Start of Block

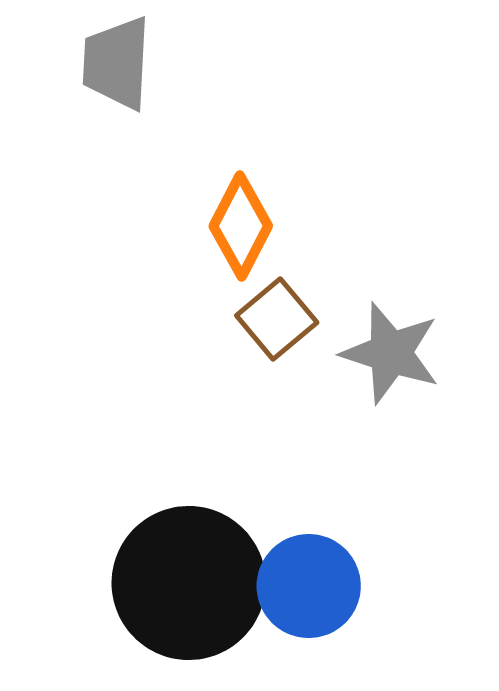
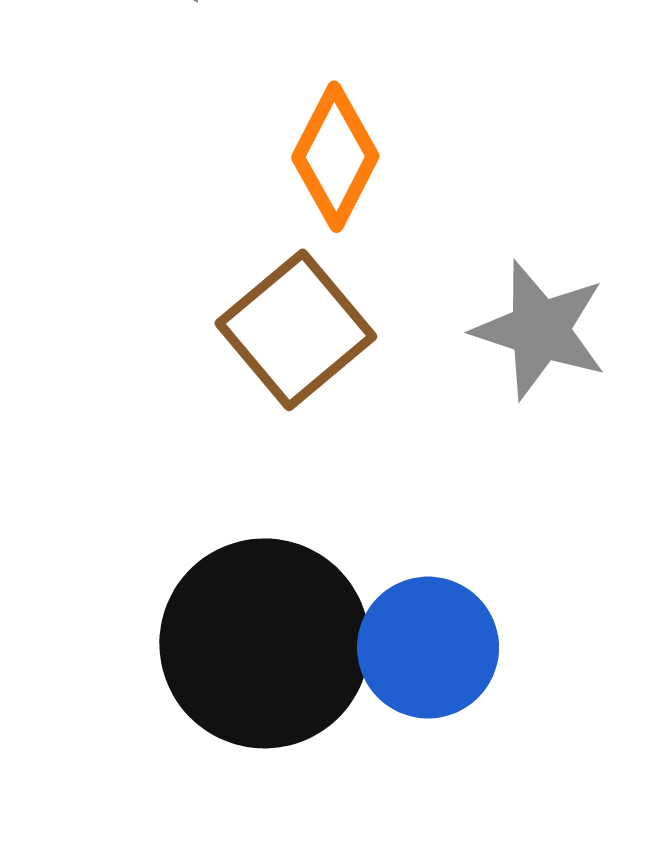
brown square: (277, 319) -> (296, 330), moved, size x1.4

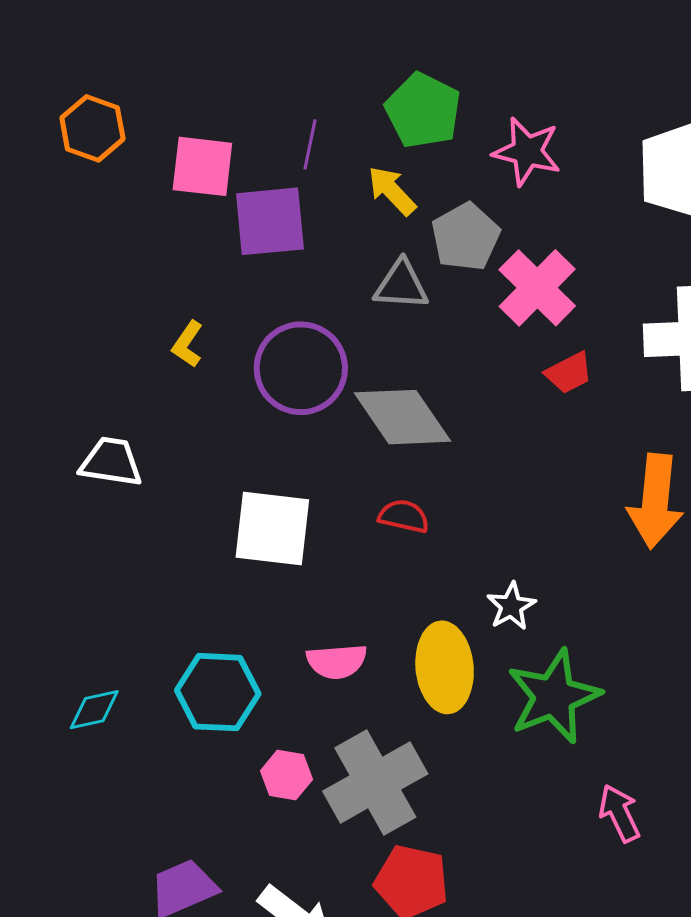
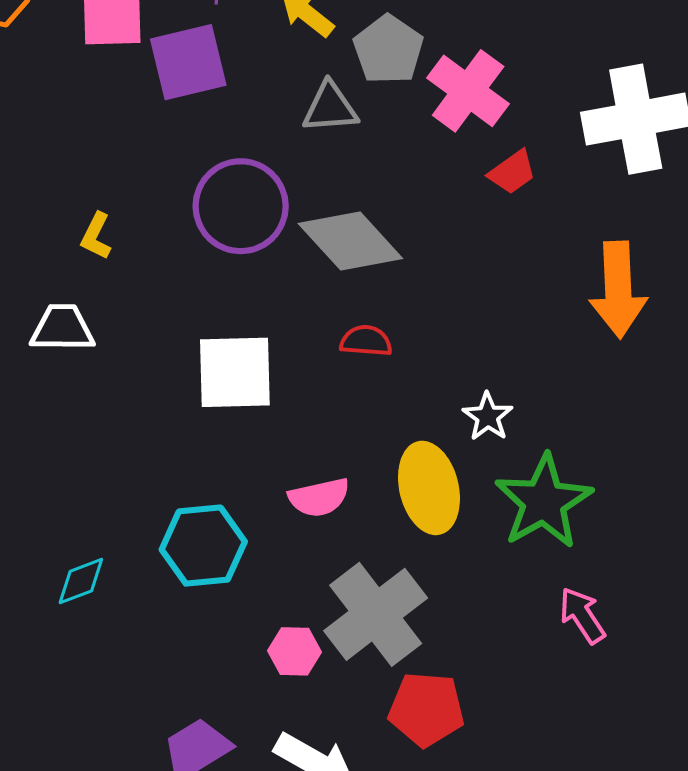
yellow L-shape: (187, 344) -> (96, 236), moved
pink hexagon: (286, 775) -> (294, 651), moved
pink arrow: (620, 813) -> (582, 615), moved

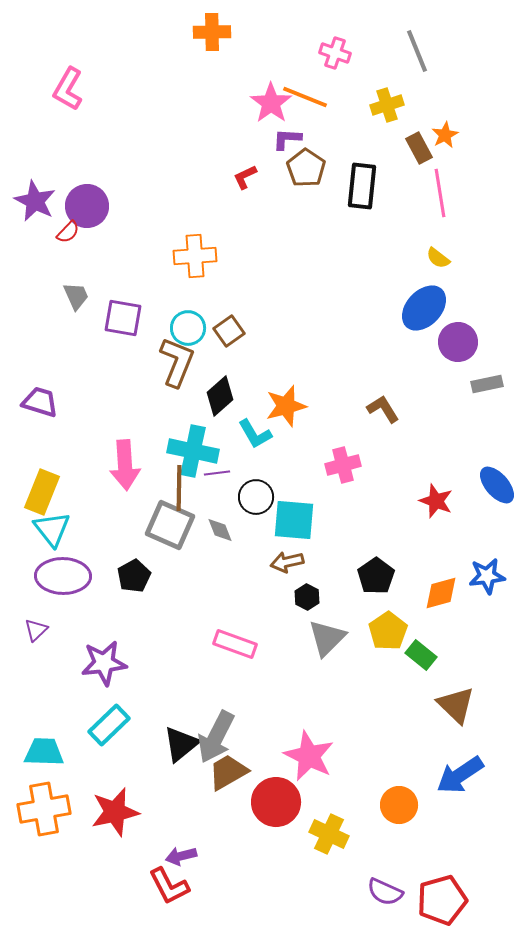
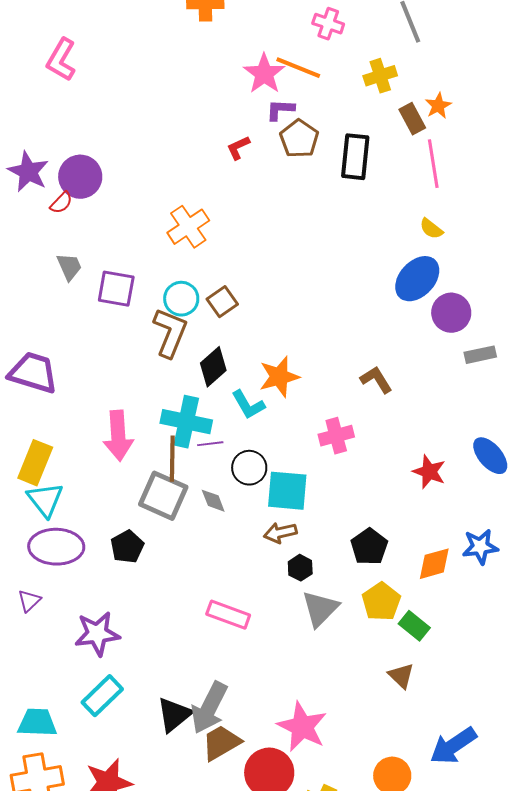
orange cross: (195, 256) -> (188, 227), turned -30
purple trapezoid: (40, 402) -> (33, 373), size x1.4
brown triangle: (456, 705) -> (401, 676), moved, size x0.7

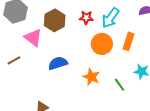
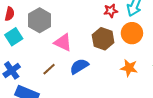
brown hexagon: (55, 20) -> (103, 39), moved
blue semicircle: (58, 63) -> (79, 66), moved

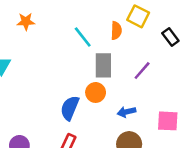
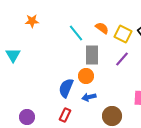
yellow square: (138, 16) -> (123, 34), moved
orange semicircle: (116, 31) -> (102, 28), turned -56
blue arrow: (127, 112) -> (89, 97), moved

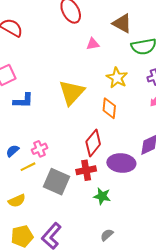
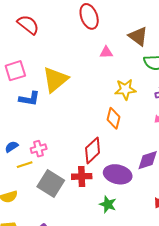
yellow star: (117, 78) -> (125, 89), turned 30
yellow triangle: (72, 93) -> (55, 80), moved
green star: (102, 196) -> (108, 204), moved

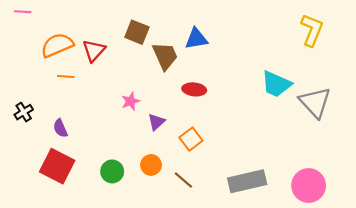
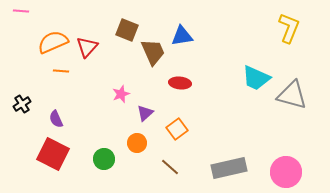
gray triangle: (315, 102) -> (292, 95), turned -32
orange circle: (151, 165) -> (137, 143), moved

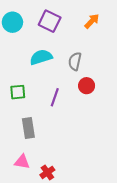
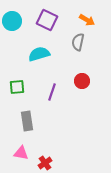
orange arrow: (92, 21) -> (87, 20), turned 77
gray semicircle: (75, 61) -> (78, 42), moved

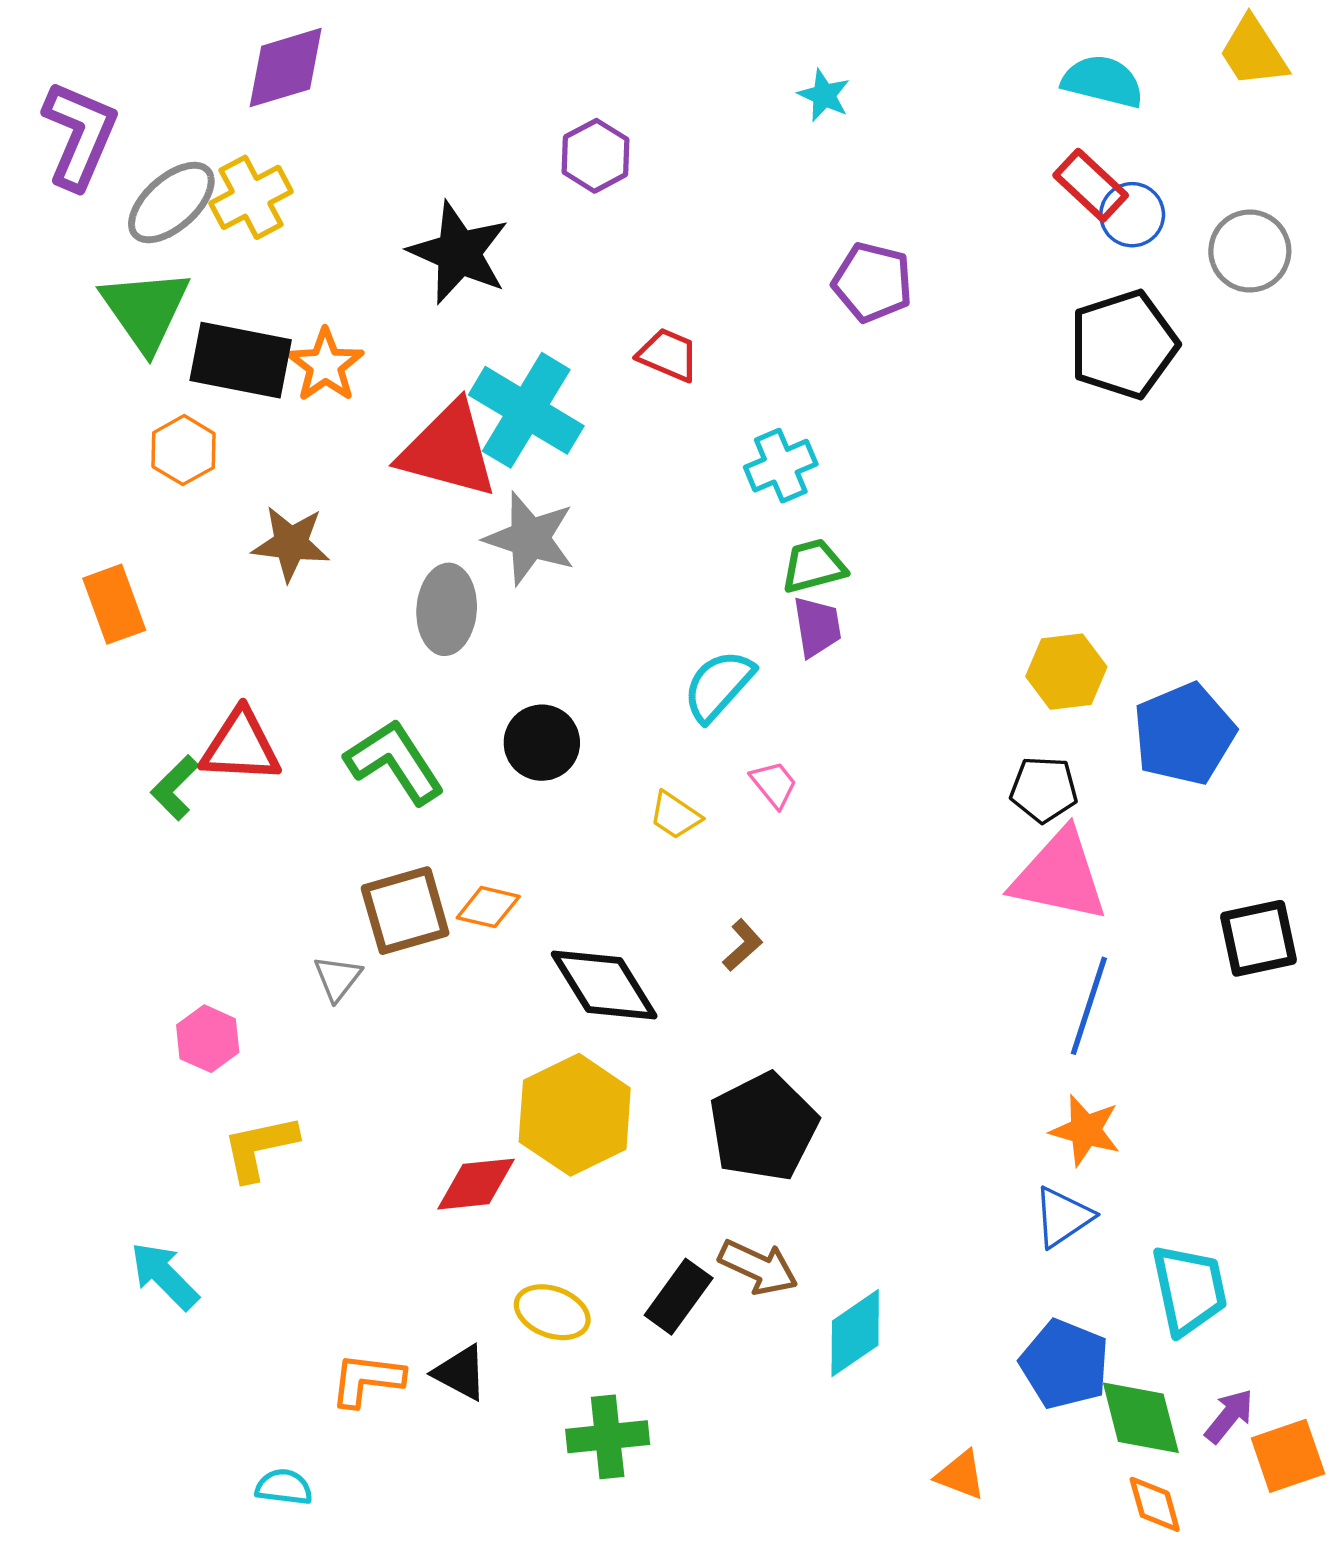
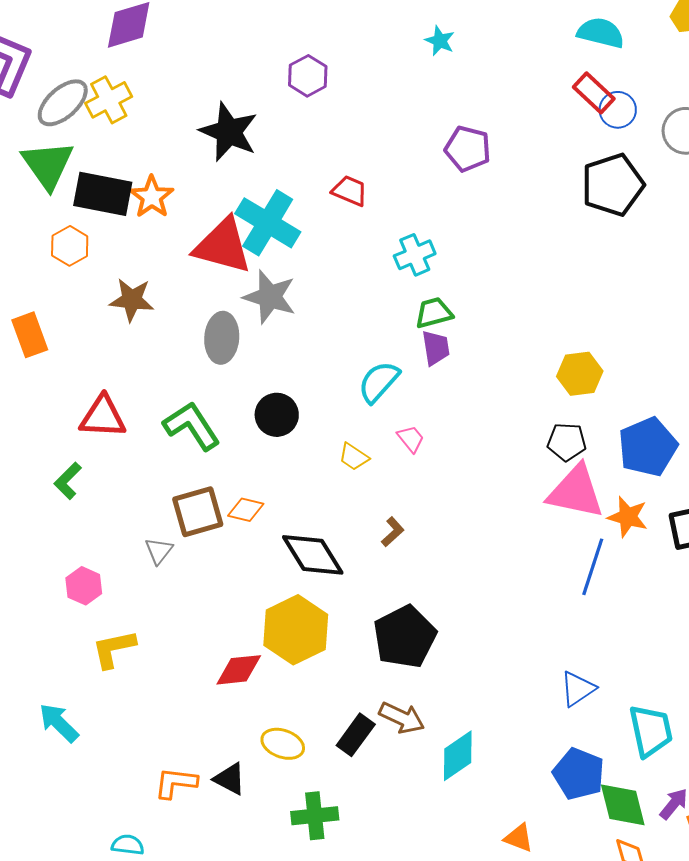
blue pentagon: (1184, 734) -> (648, 447), moved
green L-shape: (175, 788) -> (68, 481), moved
orange star: (1085, 1130) -> (628, 517), moved

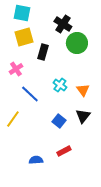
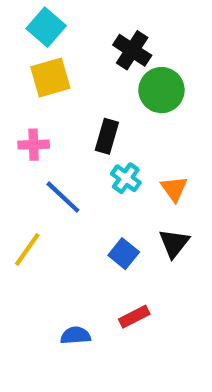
cyan square: (22, 13) -> (46, 27), turned 30
black rectangle: (43, 52) -> (107, 136), moved
pink cross: (16, 69) -> (34, 145), turned 32

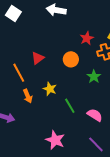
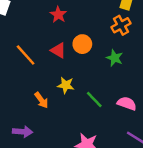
red star: (87, 38) -> (58, 15), moved
red triangle: (38, 58) -> (58, 50), moved, turned -40
orange line: (19, 73) -> (26, 55), moved

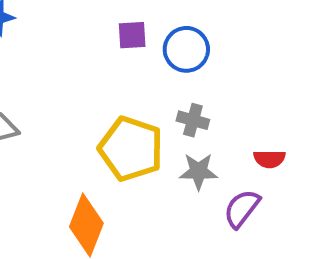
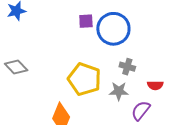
blue circle: (186, 49) -> (113, 29), size x1.4
gray cross: (193, 120) -> (127, 67), moved

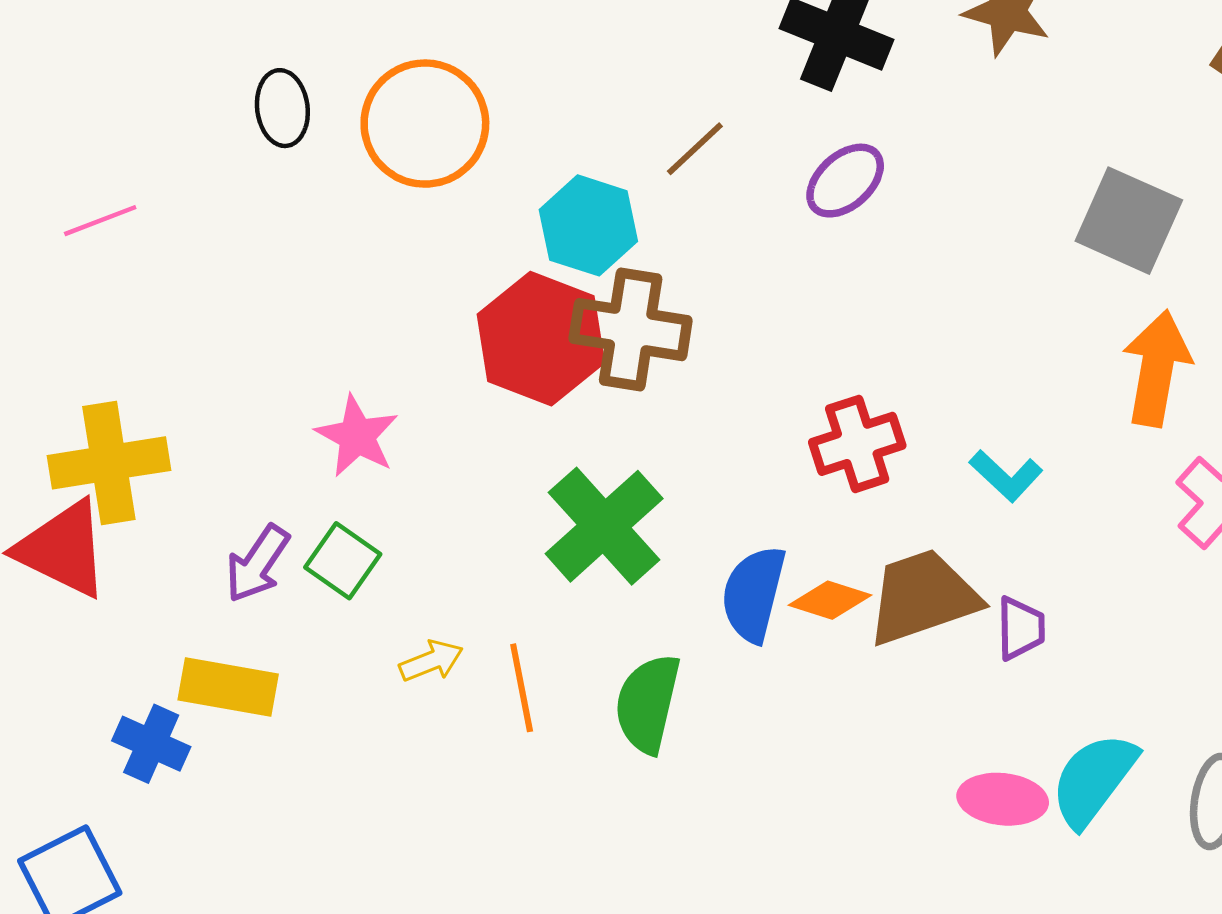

End of Block

• Work task
Filter the listing down to the lines holding the word "orange", and return those.

• Expected output
orange cross: (195, 256) -> (188, 227), turned -30
orange semicircle: (116, 31) -> (102, 28), turned -56
orange circle: (151, 165) -> (137, 143), moved
orange arrow: (92, 21) -> (87, 20), turned 77
orange star: (1085, 1130) -> (628, 517), moved
orange line: (19, 73) -> (26, 55), moved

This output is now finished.